(Scene image comparisons)
.....
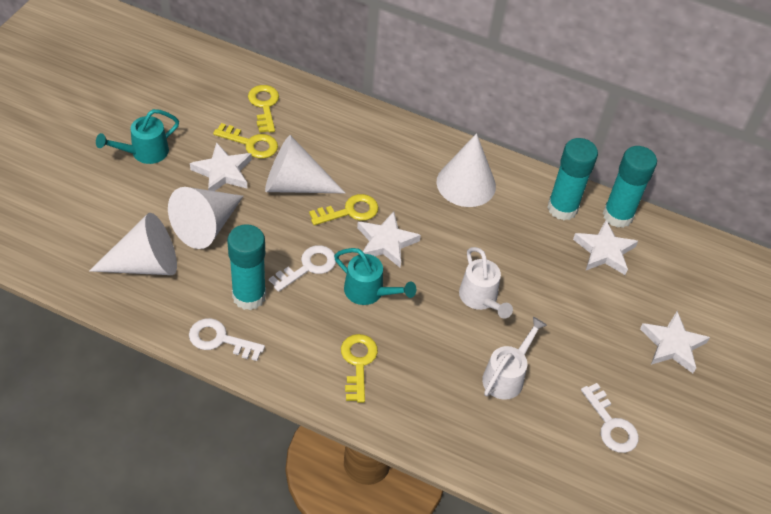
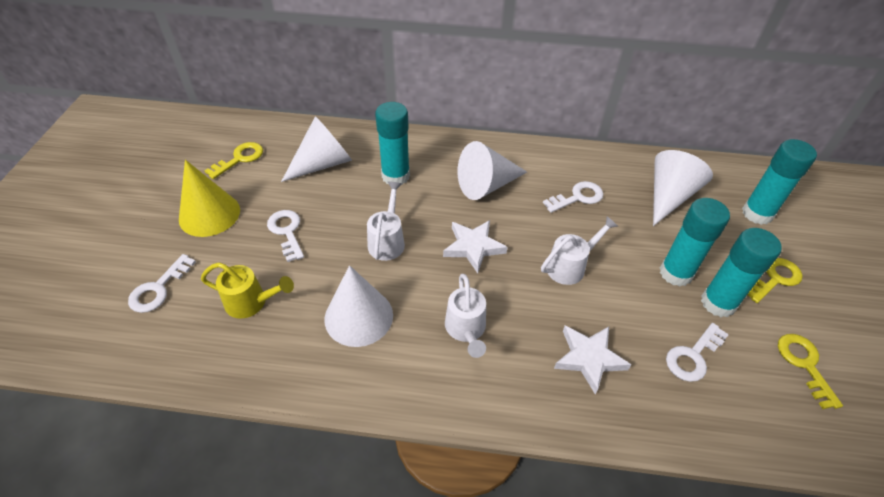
turquoise glue stick: 3 -> 4
turquoise watering can: 2 -> 0
white key: 3 -> 4
white star: 4 -> 2
white watering can: 2 -> 3
yellow cone: 0 -> 1
yellow key: 4 -> 3
yellow watering can: 0 -> 1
.....
— Task prompt —
Your answer should be one number, the count of lines in the records that contain the string "yellow".

— Solution to the problem —
3